BEGIN EXCERPTED RECORDS

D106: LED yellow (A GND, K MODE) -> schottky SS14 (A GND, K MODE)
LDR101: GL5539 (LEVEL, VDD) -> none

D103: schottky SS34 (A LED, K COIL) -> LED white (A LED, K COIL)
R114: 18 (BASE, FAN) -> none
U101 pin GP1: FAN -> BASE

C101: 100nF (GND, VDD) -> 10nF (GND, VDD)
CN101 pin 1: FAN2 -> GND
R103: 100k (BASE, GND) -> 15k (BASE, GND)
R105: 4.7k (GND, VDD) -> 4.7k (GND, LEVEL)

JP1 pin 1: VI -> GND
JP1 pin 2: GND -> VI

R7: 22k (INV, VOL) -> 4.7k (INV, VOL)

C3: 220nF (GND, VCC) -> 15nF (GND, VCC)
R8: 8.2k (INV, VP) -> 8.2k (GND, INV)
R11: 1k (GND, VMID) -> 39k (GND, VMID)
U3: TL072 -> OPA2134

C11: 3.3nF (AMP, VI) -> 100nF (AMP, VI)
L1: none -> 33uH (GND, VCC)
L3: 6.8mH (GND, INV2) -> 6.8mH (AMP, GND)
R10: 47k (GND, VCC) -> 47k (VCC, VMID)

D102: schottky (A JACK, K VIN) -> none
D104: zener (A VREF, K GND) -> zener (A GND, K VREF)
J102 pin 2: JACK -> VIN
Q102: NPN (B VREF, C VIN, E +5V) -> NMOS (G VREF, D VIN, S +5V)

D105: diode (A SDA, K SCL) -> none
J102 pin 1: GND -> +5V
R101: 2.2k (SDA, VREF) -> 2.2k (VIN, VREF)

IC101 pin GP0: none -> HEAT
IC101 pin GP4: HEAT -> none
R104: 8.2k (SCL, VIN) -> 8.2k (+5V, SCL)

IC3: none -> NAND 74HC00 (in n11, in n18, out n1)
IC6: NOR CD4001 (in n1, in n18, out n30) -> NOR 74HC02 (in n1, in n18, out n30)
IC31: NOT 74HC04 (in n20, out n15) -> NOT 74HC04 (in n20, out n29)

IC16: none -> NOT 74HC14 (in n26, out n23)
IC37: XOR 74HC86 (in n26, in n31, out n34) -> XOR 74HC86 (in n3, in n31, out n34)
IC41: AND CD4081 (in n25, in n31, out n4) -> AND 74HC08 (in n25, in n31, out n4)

END EXCERPTED RECORDS

THE TASK → Restate word for word only the lines above from the line containing "R11: 1k (GND, VMID) -> 39k (GND, VMID)" to the line containing "J102 pin 2: JACK -> VIN", both of them included.

YOUR RESPONSE →
R11: 1k (GND, VMID) -> 39k (GND, VMID)
U3: TL072 -> OPA2134

C11: 3.3nF (AMP, VI) -> 100nF (AMP, VI)
L1: none -> 33uH (GND, VCC)
L3: 6.8mH (GND, INV2) -> 6.8mH (AMP, GND)
R10: 47k (GND, VCC) -> 47k (VCC, VMID)

D102: schottky (A JACK, K VIN) -> none
D104: zener (A VREF, K GND) -> zener (A GND, K VREF)
J102 pin 2: JACK -> VIN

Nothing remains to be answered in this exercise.